● WHAT IS NEEDED
What is the number of lines in these entries that include "yellow"? Write that number and no other text.

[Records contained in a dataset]

*** Block opens ***

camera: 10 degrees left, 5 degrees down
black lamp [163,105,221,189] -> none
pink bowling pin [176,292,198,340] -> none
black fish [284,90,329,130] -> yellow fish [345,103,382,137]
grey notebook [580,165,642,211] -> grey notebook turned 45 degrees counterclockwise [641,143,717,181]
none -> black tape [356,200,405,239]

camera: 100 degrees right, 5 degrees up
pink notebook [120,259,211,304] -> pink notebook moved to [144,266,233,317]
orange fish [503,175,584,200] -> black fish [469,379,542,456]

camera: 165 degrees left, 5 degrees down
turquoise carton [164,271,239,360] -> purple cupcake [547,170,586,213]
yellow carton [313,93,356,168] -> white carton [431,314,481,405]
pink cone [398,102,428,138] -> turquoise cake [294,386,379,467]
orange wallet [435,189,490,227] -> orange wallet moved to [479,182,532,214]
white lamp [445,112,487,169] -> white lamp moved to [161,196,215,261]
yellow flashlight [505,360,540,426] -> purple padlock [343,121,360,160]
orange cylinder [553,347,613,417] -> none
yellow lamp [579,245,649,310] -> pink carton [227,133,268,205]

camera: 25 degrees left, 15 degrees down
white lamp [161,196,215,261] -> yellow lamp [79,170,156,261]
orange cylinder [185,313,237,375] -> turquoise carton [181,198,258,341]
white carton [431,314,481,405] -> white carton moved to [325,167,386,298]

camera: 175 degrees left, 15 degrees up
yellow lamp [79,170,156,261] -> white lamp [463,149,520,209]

*** Block closes ***

● WRITTEN ANSWER
6